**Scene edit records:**

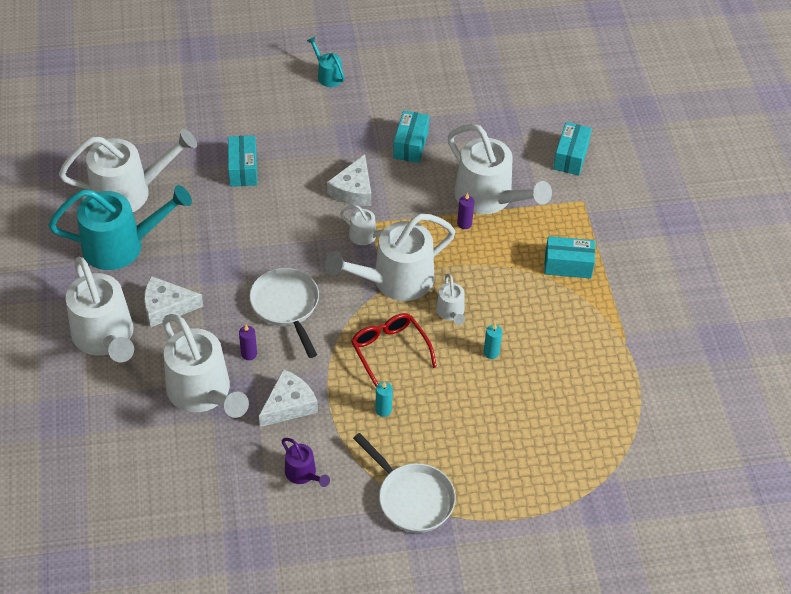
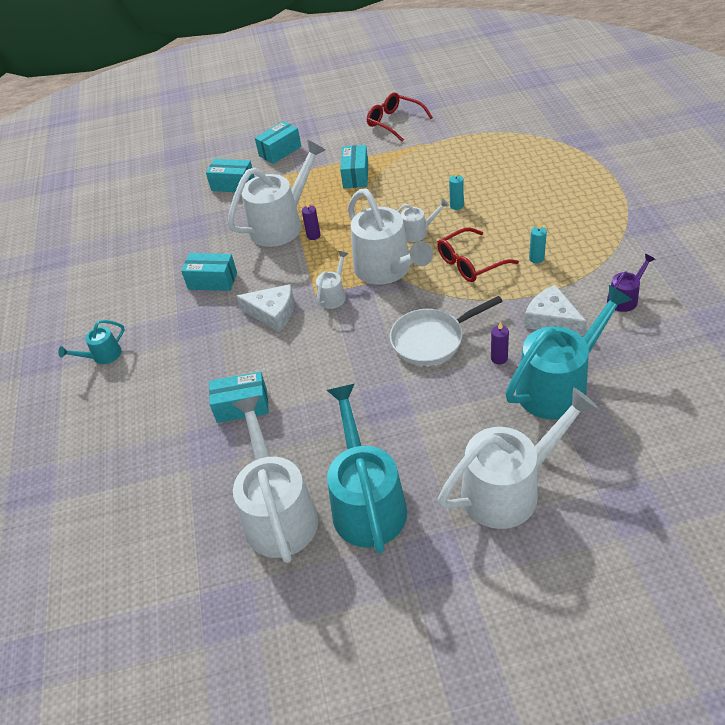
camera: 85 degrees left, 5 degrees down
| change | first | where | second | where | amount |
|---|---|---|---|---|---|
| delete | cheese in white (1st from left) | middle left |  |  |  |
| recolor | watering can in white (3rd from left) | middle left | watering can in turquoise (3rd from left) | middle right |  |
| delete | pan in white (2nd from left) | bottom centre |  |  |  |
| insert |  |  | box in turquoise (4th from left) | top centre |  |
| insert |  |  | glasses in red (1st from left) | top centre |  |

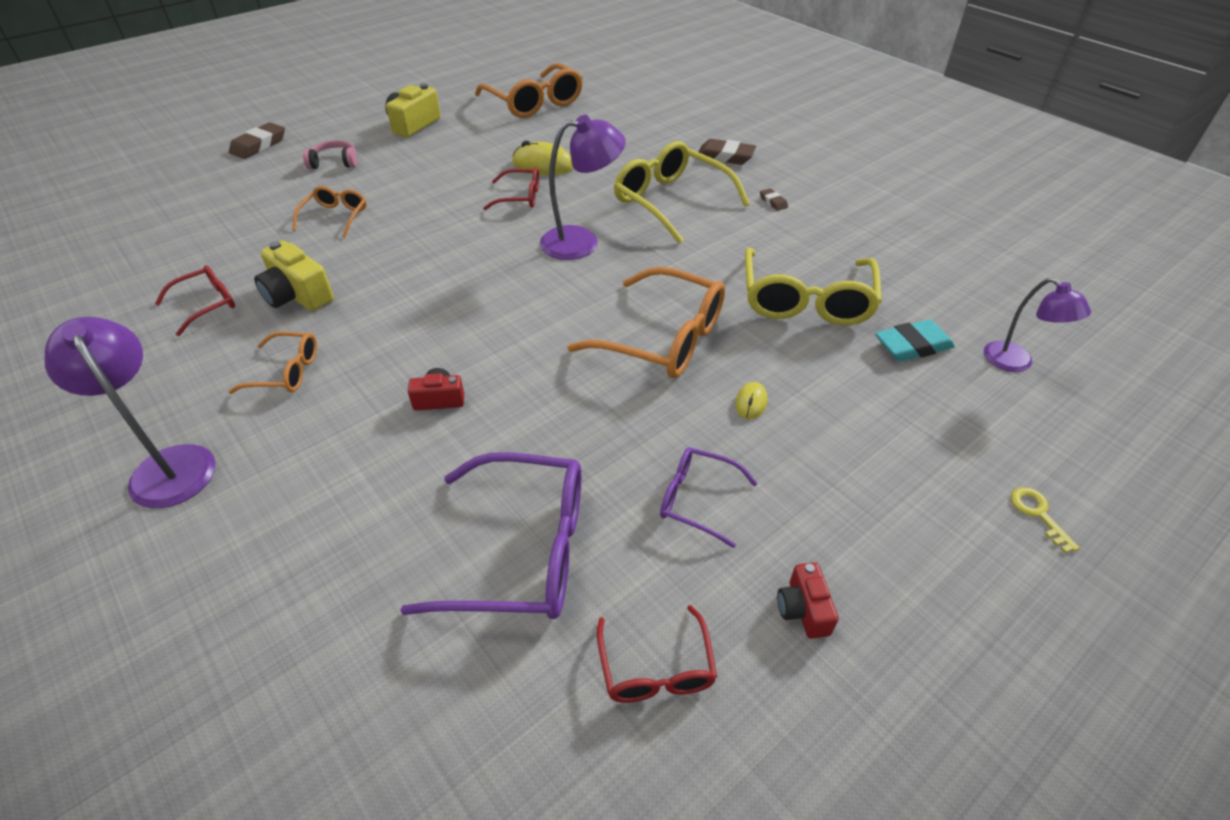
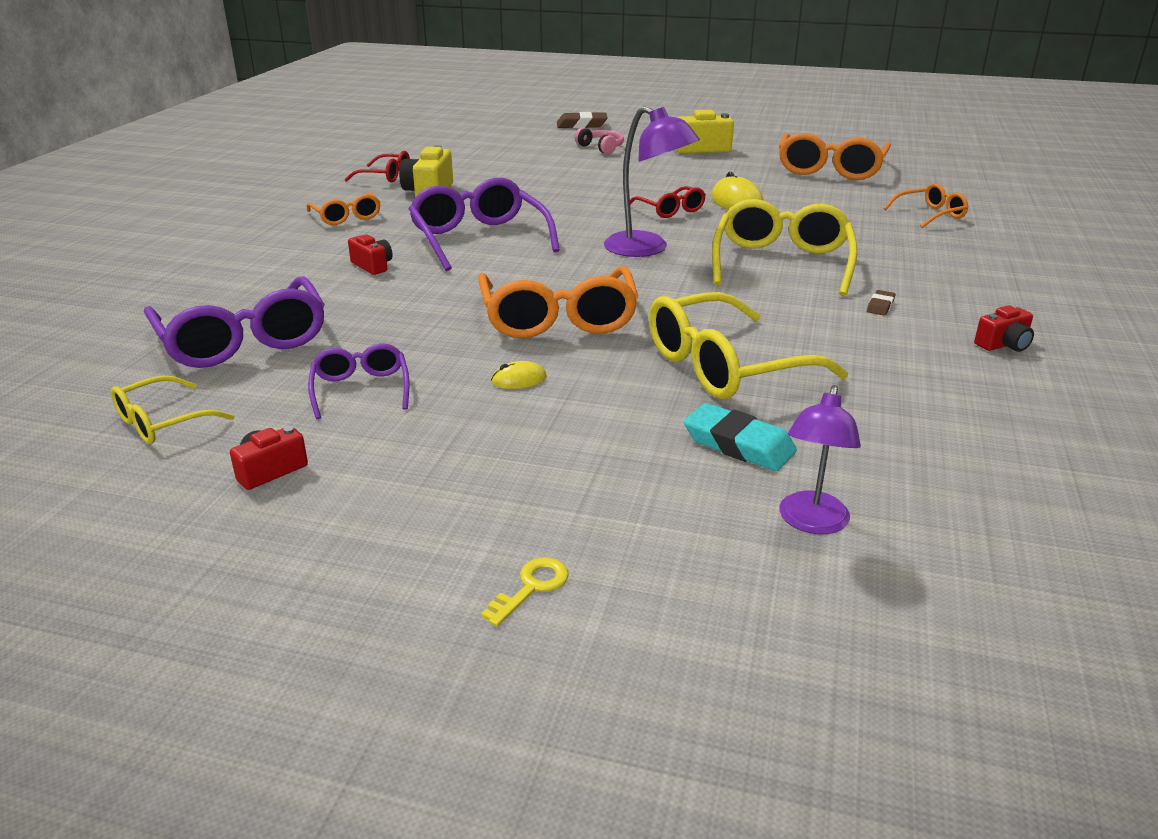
camera: 55 degrees right, 15 degrees down
| change | first | where | second | where | amount |
|---|---|---|---|---|---|
| delete | lamp in purple (1st from left) | middle left |  |  |  |
| move | glasses in orange (2nd from left in the first image) | top left | glasses in orange (4th from left) | top right |  |
| recolor | glasses in red (3rd from left) | bottom centre | glasses in yellow (1st from left) | middle left |  |
| delete | eraser in brown (2nd from left) | top centre |  |  |  |
| insert |  |  | glasses in purple (3rd from left) | top centre |  |
| insert |  |  | camera in red (3rd from left) | middle right |  |

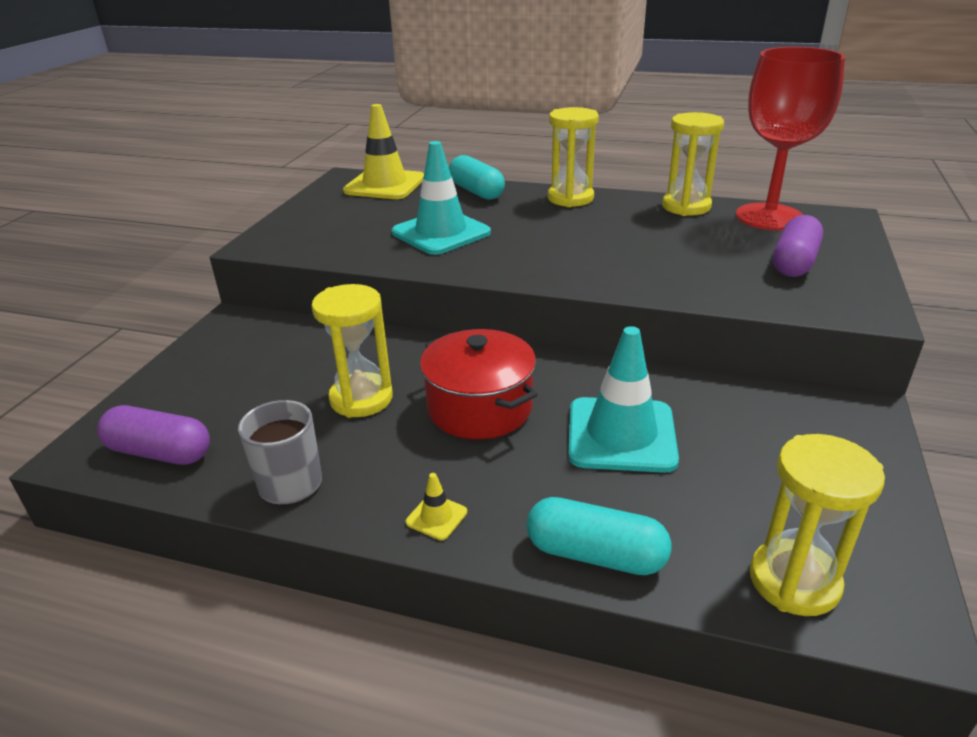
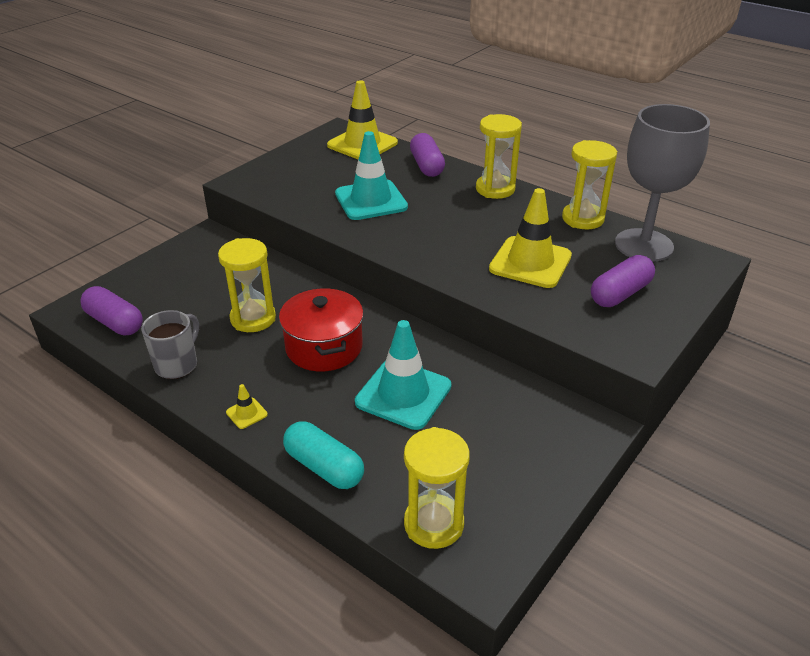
camera: 20 degrees right, 5 degrees up
| change | first | where | second | where | amount |
|---|---|---|---|---|---|
| recolor | capsule in turquoise (1st from left) | top centre | capsule in purple (2nd from left) | top centre |  |
| recolor | goblet in red | top right | goblet in grey | top right |  |
| insert |  |  | traffic cone in yellow (3rd from left) | centre |  |

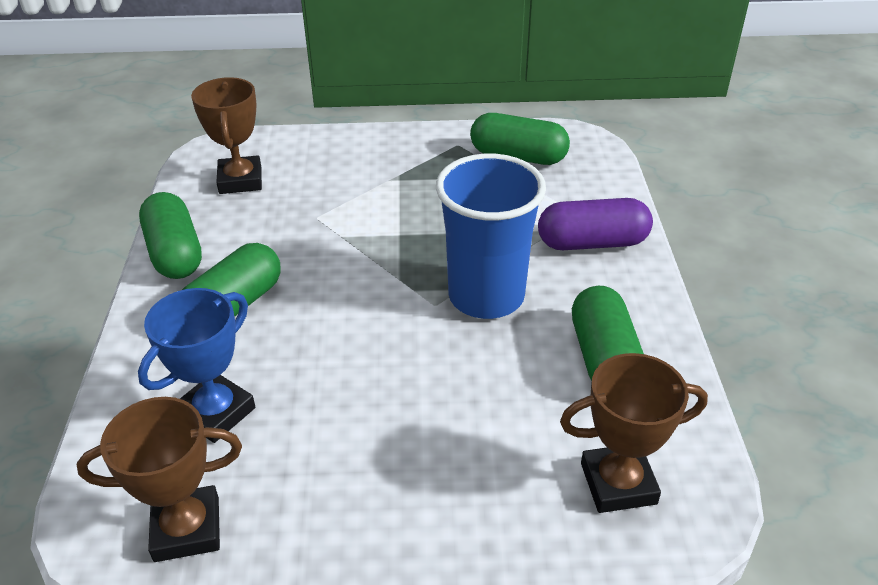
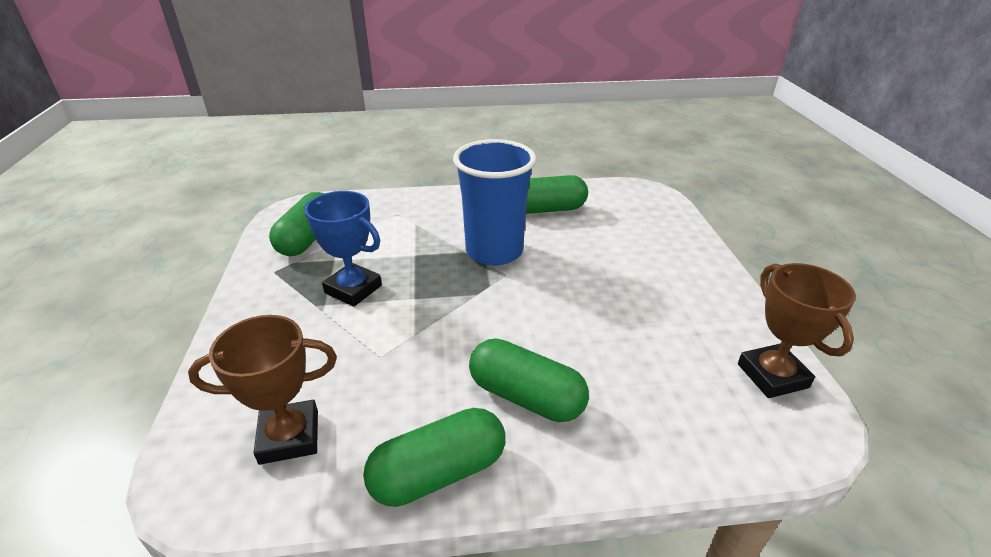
camera: 95 degrees left, 5 degrees down
| change | first | where | second | where | amount |
|---|---|---|---|---|---|
| move | trophy in blue | middle left |  | centre |  |
| delete | capsule in purple | middle right |  |  |  |
| delete | trophy in brown (3rd from left) | bottom right |  |  |  |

**TASK REQUIREMENTS:** Wherever the word "white" occurs in the data above, copy the line it sits in.

**RESULT:**
| delete | cheese in white (1st from left) | middle left |  |  |  |
| recolor | watering can in white (3rd from left) | middle left | watering can in turquoise (3rd from left) | middle right |  |
| delete | pan in white (2nd from left) | bottom centre |  |  |  |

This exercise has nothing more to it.